╔══

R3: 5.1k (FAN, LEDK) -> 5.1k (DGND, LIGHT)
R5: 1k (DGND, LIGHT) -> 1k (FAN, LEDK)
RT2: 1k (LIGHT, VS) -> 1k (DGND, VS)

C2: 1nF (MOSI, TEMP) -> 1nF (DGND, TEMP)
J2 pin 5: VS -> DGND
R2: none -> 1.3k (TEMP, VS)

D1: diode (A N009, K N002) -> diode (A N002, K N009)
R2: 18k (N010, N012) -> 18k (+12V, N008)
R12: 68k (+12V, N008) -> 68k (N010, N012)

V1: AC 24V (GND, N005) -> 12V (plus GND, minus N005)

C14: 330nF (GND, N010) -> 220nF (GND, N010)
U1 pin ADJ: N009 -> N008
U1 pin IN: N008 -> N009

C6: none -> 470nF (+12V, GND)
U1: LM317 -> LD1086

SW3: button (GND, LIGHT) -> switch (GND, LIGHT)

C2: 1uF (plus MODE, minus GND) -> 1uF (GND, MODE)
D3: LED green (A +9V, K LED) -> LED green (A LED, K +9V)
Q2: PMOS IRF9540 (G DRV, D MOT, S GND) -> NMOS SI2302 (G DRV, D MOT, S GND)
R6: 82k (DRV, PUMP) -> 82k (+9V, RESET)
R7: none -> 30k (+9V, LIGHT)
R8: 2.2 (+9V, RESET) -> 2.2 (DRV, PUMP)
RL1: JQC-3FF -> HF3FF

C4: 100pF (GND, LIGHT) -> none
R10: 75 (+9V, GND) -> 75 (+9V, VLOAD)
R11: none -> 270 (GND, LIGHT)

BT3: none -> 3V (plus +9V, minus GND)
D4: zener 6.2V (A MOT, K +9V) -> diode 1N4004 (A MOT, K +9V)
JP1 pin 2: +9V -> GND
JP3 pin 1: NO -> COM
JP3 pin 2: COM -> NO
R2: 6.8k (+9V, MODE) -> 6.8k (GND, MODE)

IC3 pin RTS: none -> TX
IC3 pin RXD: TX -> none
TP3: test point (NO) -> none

╚══

Every record above must be set down again, word for word.

- **Written response**:
R3: 5.1k (FAN, LEDK) -> 5.1k (DGND, LIGHT)
R5: 1k (DGND, LIGHT) -> 1k (FAN, LEDK)
RT2: 1k (LIGHT, VS) -> 1k (DGND, VS)

C2: 1nF (MOSI, TEMP) -> 1nF (DGND, TEMP)
J2 pin 5: VS -> DGND
R2: none -> 1.3k (TEMP, VS)

D1: diode (A N009, K N002) -> diode (A N002, K N009)
R2: 18k (N010, N012) -> 18k (+12V, N008)
R12: 68k (+12V, N008) -> 68k (N010, N012)

V1: AC 24V (GND, N005) -> 12V (plus GND, minus N005)

C14: 330nF (GND, N010) -> 220nF (GND, N010)
U1 pin ADJ: N009 -> N008
U1 pin IN: N008 -> N009

C6: none -> 470nF (+12V, GND)
U1: LM317 -> LD1086

SW3: button (GND, LIGHT) -> switch (GND, LIGHT)

C2: 1uF (plus MODE, minus GND) -> 1uF (GND, MODE)
D3: LED green (A +9V, K LED) -> LED green (A LED, K +9V)
Q2: PMOS IRF9540 (G DRV, D MOT, S GND) -> NMOS SI2302 (G DRV, D MOT, S GND)
R6: 82k (DRV, PUMP) -> 82k (+9V, RESET)
R7: none -> 30k (+9V, LIGHT)
R8: 2.2 (+9V, RESET) -> 2.2 (DRV, PUMP)
RL1: JQC-3FF -> HF3FF

C4: 100pF (GND, LIGHT) -> none
R10: 75 (+9V, GND) -> 75 (+9V, VLOAD)
R11: none -> 270 (GND, LIGHT)

BT3: none -> 3V (plus +9V, minus GND)
D4: zener 6.2V (A MOT, K +9V) -> diode 1N4004 (A MOT, K +9V)
JP1 pin 2: +9V -> GND
JP3 pin 1: NO -> COM
JP3 pin 2: COM -> NO
R2: 6.8k (+9V, MODE) -> 6.8k (GND, MODE)

IC3 pin RTS: none -> TX
IC3 pin RXD: TX -> none
TP3: test point (NO) -> none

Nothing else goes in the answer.